### EXERCISE PROMPT:
Lines before the one containing "R2: 22k (+3V3, U6/DIS) -> 22k (+3V3, U1/DIS)" are not wanted. Transcribe that line and all after it exactly, to the end of the entries.

### RECORD EXTRACTS:
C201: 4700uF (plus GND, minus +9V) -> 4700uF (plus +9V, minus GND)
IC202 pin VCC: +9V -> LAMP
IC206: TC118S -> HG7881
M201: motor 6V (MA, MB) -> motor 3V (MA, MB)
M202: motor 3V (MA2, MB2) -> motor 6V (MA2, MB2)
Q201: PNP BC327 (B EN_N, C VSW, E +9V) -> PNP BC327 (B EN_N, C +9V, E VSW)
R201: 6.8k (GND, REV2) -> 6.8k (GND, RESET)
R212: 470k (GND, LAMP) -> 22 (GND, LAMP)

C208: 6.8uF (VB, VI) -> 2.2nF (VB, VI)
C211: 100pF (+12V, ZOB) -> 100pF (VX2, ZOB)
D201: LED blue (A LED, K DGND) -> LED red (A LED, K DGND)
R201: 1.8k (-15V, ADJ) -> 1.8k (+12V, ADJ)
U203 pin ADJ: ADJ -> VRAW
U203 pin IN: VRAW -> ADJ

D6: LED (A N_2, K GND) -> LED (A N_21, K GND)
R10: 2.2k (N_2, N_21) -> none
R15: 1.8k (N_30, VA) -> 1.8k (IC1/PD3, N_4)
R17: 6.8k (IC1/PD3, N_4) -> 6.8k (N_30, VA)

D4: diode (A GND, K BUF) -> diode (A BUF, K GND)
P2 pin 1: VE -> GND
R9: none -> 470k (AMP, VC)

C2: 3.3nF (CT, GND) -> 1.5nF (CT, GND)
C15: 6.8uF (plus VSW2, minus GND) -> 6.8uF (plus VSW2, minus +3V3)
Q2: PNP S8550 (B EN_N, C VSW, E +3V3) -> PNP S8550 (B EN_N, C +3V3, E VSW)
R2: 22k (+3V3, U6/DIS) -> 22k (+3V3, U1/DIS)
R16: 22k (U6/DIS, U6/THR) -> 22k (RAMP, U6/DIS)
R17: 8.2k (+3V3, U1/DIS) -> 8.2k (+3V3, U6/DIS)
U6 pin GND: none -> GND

### WRITTEN REPLY:
R2: 22k (+3V3, U6/DIS) -> 22k (+3V3, U1/DIS)
R16: 22k (U6/DIS, U6/THR) -> 22k (RAMP, U6/DIS)
R17: 8.2k (+3V3, U1/DIS) -> 8.2k (+3V3, U6/DIS)
U6 pin GND: none -> GND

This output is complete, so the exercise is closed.